### Dataset extract
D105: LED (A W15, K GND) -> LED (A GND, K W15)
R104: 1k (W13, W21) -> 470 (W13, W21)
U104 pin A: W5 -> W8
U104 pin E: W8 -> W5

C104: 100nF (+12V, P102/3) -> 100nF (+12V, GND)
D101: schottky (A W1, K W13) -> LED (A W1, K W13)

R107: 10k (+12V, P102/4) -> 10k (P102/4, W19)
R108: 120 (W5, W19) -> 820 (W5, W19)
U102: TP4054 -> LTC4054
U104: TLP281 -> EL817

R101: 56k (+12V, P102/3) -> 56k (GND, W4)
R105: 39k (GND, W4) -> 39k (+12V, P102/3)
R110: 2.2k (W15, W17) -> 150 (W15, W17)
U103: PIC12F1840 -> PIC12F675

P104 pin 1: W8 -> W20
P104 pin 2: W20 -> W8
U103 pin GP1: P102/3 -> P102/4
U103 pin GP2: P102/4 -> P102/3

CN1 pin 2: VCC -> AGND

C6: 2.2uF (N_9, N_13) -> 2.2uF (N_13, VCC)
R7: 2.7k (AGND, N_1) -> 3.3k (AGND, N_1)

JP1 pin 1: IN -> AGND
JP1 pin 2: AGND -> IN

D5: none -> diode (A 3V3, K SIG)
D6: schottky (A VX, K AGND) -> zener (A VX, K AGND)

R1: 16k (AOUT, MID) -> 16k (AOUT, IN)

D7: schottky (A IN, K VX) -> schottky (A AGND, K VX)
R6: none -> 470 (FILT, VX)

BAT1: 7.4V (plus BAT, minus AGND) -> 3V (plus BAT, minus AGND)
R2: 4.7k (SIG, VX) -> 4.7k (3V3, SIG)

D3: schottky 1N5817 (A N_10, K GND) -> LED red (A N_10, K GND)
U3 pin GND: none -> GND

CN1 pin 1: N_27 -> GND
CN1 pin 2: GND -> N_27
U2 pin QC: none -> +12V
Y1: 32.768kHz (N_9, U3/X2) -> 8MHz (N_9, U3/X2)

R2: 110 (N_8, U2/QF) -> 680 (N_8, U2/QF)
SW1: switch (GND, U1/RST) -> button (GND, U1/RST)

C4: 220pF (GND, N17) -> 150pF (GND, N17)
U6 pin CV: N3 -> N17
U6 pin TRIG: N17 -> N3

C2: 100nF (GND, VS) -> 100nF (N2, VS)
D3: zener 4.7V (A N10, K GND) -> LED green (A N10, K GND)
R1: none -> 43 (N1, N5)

### What the exercise asks
Going back to the entries above, set down exactly the lines that begin at the one with "U104: TLP281 -> EL817" and end at the one with "C6: 2.2uF (N_9, N_13) -> 2.2uF (N_13, VCC)", both included, and nothing else.

### Output below
U104: TLP281 -> EL817

R101: 56k (+12V, P102/3) -> 56k (GND, W4)
R105: 39k (GND, W4) -> 39k (+12V, P102/3)
R110: 2.2k (W15, W17) -> 150 (W15, W17)
U103: PIC12F1840 -> PIC12F675

P104 pin 1: W8 -> W20
P104 pin 2: W20 -> W8
U103 pin GP1: P102/3 -> P102/4
U103 pin GP2: P102/4 -> P102/3

CN1 pin 2: VCC -> AGND

C6: 2.2uF (N_9, N_13) -> 2.2uF (N_13, VCC)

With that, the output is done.